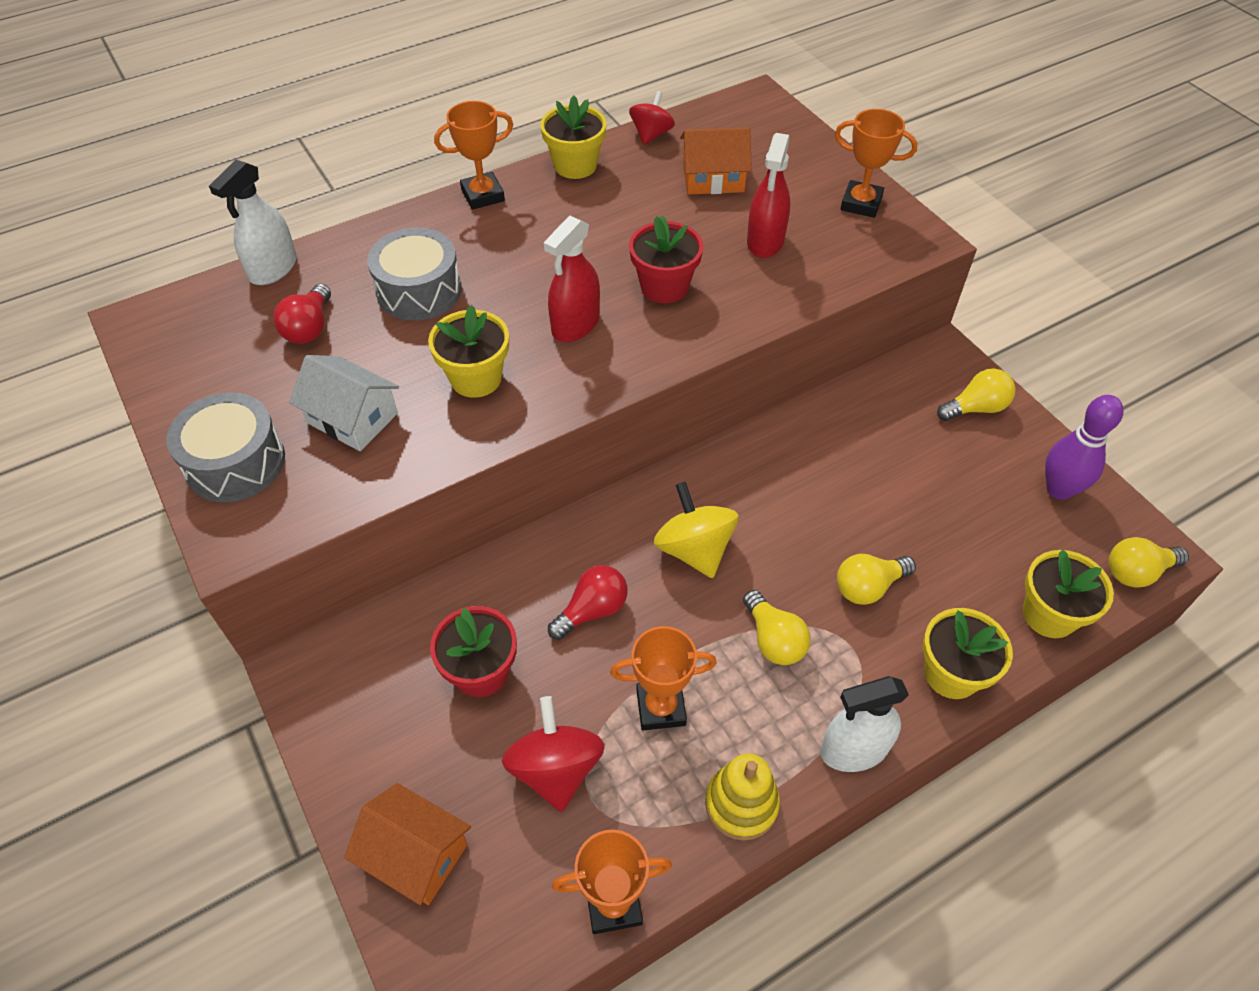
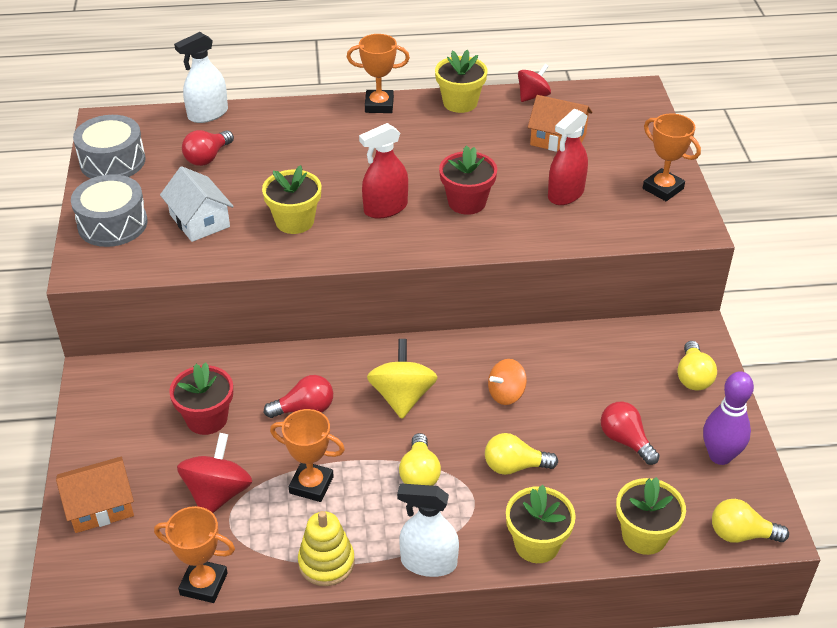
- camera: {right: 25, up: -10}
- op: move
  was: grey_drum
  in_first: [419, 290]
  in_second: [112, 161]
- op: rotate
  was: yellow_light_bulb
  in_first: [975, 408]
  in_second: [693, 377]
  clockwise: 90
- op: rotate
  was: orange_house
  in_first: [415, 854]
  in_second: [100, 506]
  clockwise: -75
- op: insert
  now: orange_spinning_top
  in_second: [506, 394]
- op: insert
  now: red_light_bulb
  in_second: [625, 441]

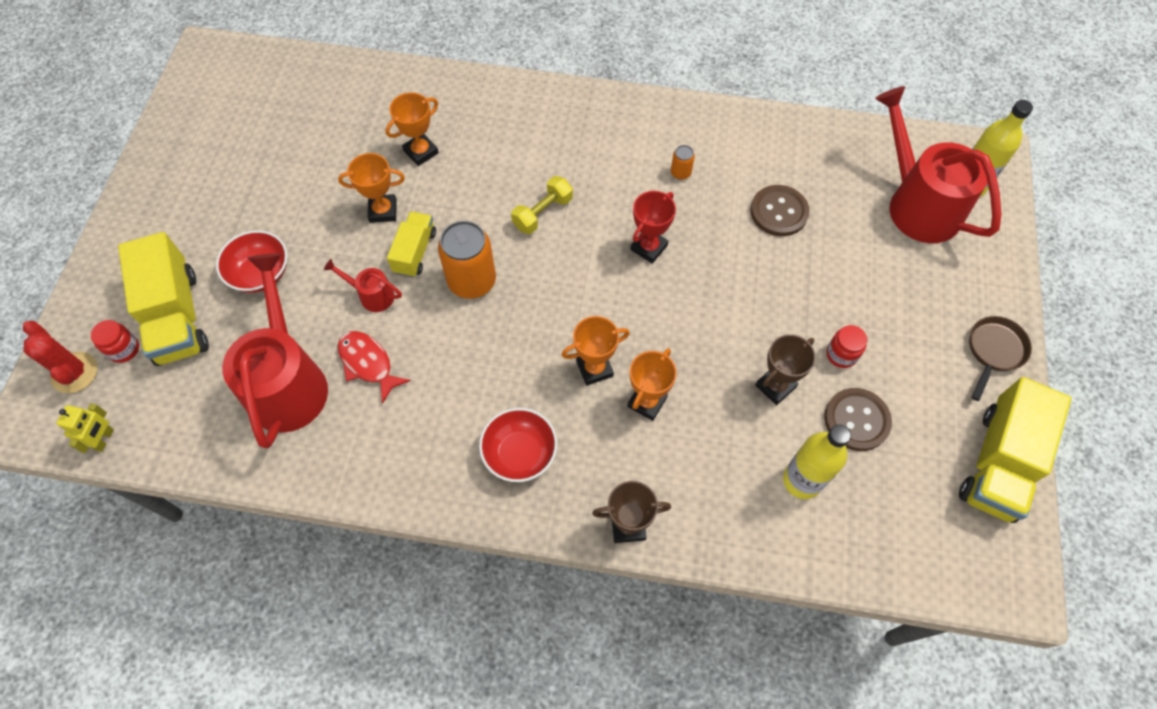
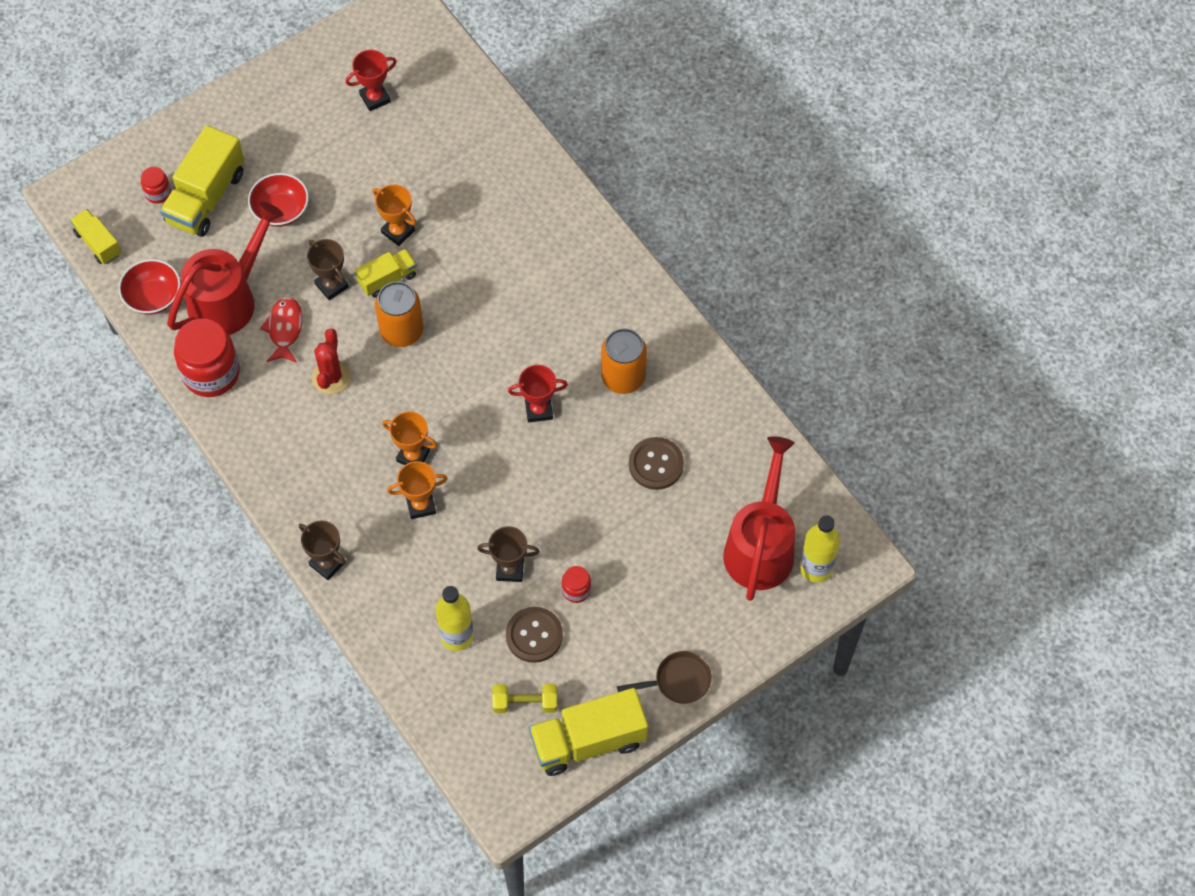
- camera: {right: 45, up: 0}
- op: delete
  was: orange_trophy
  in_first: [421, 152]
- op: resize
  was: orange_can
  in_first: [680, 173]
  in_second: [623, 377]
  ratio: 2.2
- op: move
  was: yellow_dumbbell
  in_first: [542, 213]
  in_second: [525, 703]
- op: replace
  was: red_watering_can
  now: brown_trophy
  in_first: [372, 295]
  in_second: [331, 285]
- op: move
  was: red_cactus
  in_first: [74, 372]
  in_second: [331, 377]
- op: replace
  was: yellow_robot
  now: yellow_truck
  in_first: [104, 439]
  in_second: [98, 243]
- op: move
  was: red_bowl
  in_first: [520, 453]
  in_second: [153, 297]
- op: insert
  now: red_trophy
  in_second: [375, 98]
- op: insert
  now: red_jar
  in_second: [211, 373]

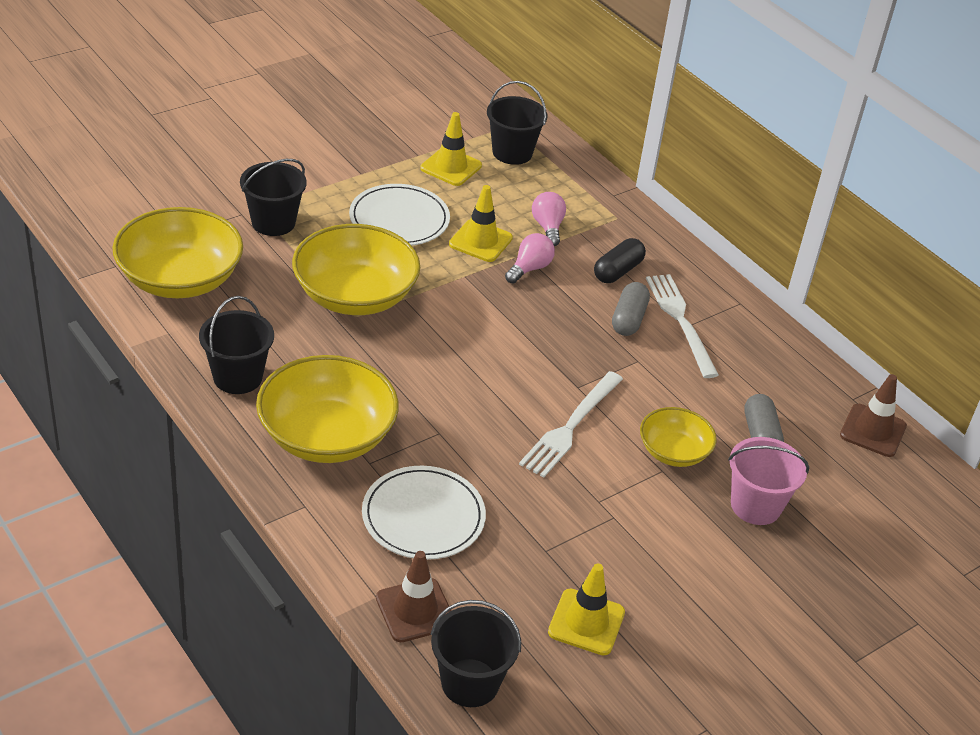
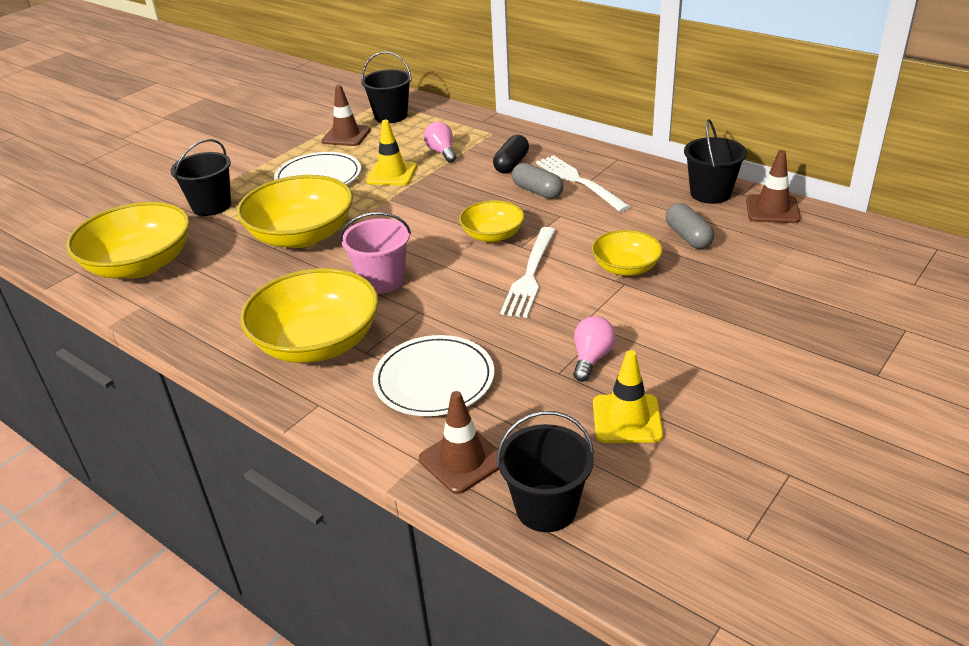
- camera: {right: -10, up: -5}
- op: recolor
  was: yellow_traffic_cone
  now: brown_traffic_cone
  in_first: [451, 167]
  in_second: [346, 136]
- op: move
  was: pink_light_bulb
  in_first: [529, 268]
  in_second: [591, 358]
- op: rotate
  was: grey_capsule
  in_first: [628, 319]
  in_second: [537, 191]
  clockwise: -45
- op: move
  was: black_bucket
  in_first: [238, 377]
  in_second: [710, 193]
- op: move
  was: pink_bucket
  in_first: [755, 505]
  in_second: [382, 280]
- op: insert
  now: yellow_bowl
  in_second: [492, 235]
===============
Work item: Please, from the entries above, set down exactly the lines from the one containing "in_first: [415, 854]" through the one containing "now: red_light_bulb", and only those.

Problem solution:
  in_first: [415, 854]
  in_second: [100, 506]
  clockwise: -75
- op: insert
  now: orange_spinning_top
  in_second: [506, 394]
- op: insert
  now: red_light_bulb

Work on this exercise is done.